* **Your task**
The lines below starting at the line containing "The eraser/pure white" and ending at the line containing "The toy carrot/bright" are to be repeated exactly, with both ends kept and nothing else added.

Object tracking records

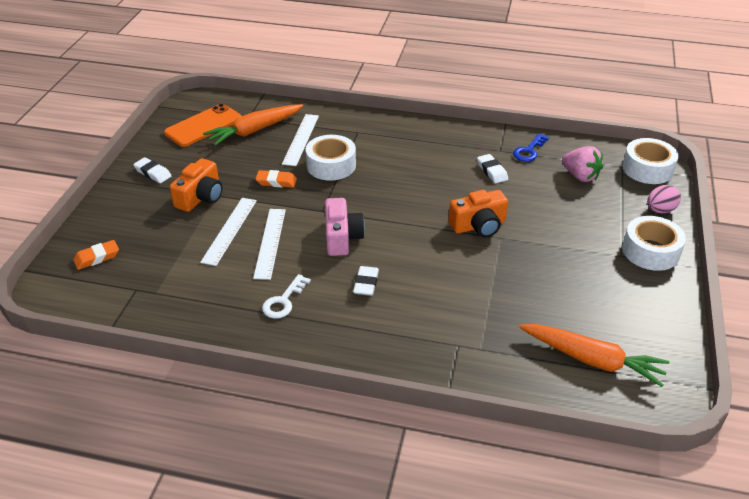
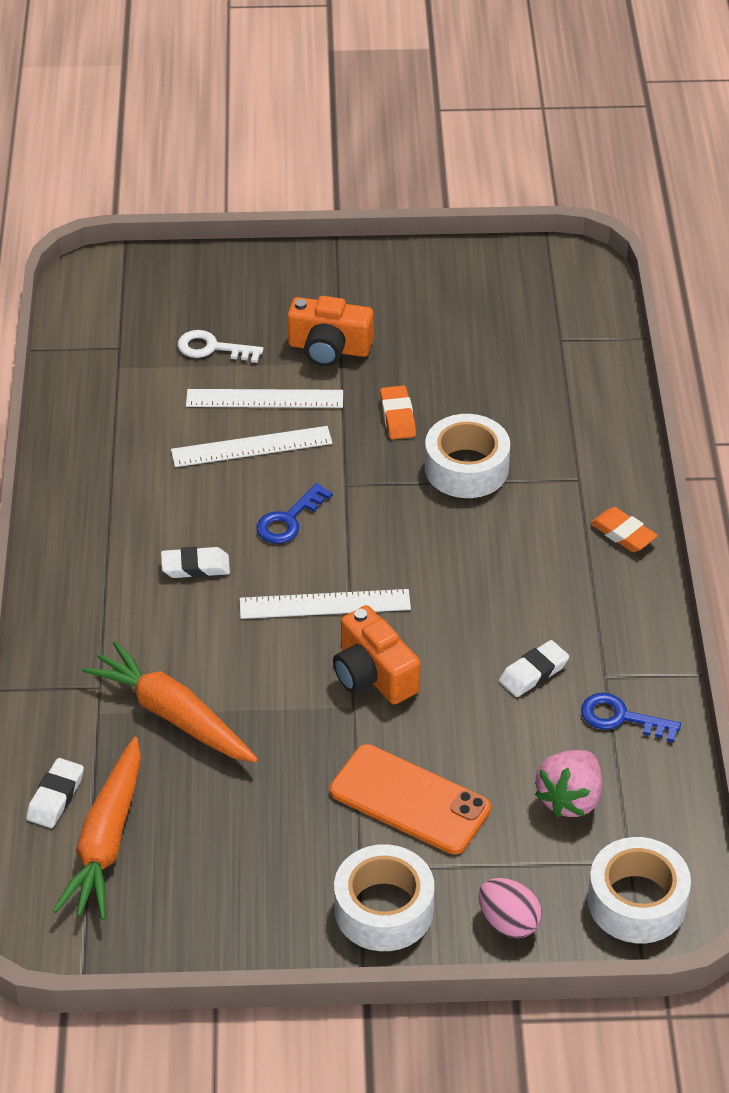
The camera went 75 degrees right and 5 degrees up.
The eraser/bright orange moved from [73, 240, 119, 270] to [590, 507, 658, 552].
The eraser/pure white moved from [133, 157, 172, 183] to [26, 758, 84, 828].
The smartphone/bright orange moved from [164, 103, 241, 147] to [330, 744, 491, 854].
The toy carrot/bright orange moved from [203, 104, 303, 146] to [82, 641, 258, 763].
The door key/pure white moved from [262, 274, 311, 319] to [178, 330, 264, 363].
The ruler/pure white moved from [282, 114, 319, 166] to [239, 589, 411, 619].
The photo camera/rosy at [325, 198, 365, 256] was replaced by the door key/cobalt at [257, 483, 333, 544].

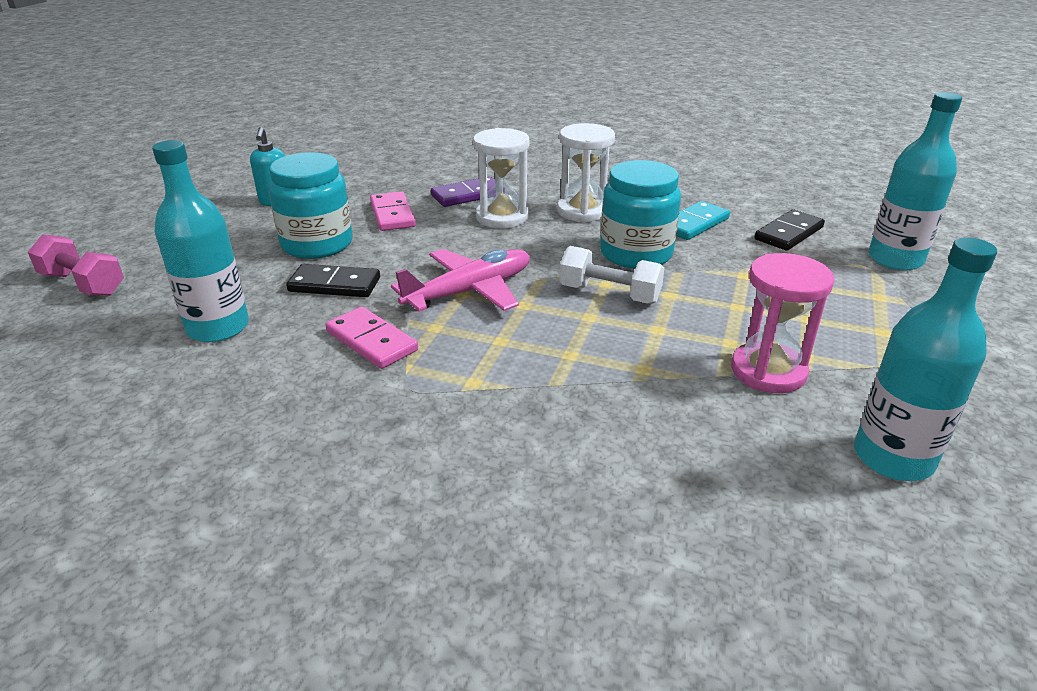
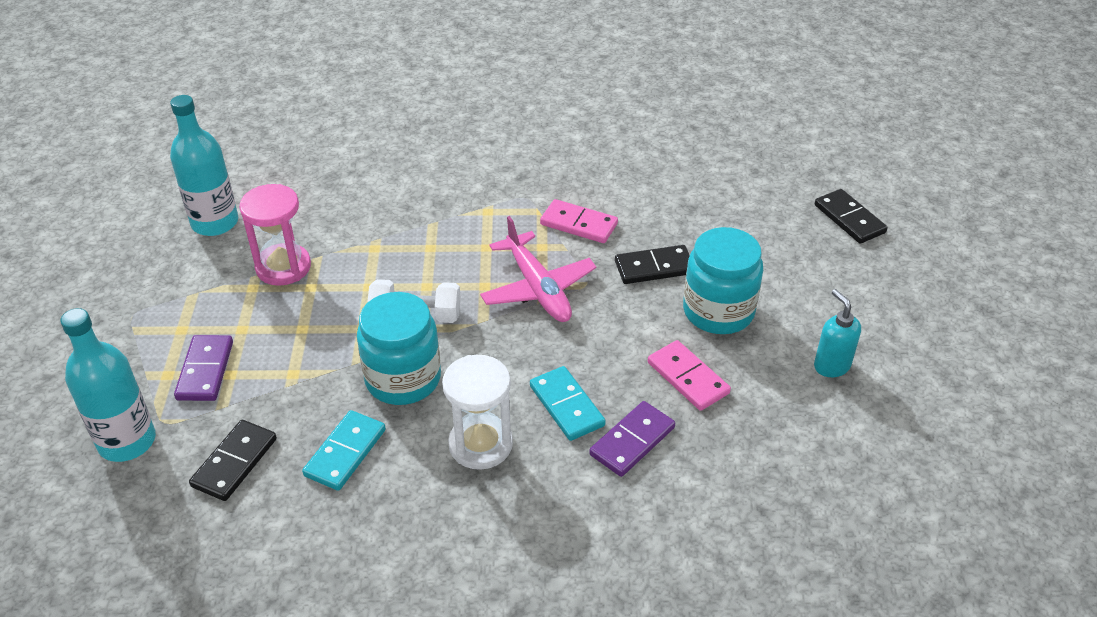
The camera went 160 degrees right and 10 degrees up.
The flask/turquoise at [152, 140, 249, 342] disappeared.
The domino piece/violet at [174, 335, 233, 401] appeared.
The free weight/rosy at [28, 234, 124, 296] was replaced by the domino piece/jet-black at [815, 189, 888, 244].
The hourglass/pure white at [473, 128, 529, 228] was replaced by the domino piece/turquoise at [530, 366, 606, 441].
The toy plane/rosy at [391, 249, 530, 312] turned 60 degrees counterclockwise.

* **Task output**
The eraser/pure white moved from [133, 157, 172, 183] to [26, 758, 84, 828].
The smartphone/bright orange moved from [164, 103, 241, 147] to [330, 744, 491, 854].
The toy carrot/bright orange moved from [203, 104, 303, 146] to [82, 641, 258, 763].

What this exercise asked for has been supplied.